Daten zu Element- und Textpositionen:
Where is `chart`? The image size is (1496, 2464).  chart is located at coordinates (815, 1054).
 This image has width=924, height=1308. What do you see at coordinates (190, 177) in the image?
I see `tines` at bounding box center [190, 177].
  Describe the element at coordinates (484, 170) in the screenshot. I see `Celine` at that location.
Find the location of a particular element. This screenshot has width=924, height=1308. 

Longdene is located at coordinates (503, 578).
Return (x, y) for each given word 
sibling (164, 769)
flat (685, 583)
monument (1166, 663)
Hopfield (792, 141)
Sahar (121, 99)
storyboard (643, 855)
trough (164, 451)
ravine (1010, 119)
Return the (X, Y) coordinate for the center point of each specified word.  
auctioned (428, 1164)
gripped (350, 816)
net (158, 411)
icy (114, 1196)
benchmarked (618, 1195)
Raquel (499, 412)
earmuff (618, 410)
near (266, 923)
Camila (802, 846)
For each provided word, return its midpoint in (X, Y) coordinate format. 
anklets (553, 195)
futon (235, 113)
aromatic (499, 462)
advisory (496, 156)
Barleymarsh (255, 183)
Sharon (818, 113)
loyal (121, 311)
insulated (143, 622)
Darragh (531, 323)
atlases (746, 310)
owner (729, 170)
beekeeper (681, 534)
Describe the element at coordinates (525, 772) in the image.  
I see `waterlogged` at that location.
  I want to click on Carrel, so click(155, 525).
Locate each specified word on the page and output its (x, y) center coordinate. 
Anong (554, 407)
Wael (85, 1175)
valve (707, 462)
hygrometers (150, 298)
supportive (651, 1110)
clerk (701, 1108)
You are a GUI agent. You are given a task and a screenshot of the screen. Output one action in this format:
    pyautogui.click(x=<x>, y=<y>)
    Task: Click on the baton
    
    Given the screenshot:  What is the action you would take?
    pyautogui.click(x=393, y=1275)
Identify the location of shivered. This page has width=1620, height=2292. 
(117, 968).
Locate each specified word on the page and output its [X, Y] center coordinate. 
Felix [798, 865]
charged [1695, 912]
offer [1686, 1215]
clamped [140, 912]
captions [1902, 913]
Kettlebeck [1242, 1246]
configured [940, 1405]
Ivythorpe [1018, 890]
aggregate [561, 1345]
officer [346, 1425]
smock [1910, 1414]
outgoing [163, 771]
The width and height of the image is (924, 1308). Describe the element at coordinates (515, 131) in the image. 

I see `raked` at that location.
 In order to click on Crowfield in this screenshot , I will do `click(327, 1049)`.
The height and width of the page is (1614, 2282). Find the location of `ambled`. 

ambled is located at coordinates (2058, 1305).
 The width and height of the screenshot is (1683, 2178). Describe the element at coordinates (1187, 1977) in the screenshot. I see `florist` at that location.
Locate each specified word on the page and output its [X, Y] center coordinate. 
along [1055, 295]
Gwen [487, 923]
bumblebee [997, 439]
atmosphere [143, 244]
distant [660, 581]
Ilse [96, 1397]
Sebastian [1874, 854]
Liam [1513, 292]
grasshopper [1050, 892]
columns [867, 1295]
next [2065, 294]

» **GESTELLTE AUFGABE**
Zeige jede Zeile aus dem Material, in der die Zeichenfolge „Describe“ vorkommt, vollständig abgeschrieben. Groß- und Kleinschreibung ist dabei zu beachten.

» **ERGEBNIS UNTEN**
  Describe the element at coordinates (484, 170) in the screenshot. I see `Celine` at that location.
Describe the element at coordinates (525, 772) in the image.  
The width and height of the image is (924, 1308). Describe the element at coordinates (515, 131) in the image. 
 The width and height of the screenshot is (1683, 2178). Describe the element at coordinates (1187, 1977) in the screenshot. I see `florist` at that location.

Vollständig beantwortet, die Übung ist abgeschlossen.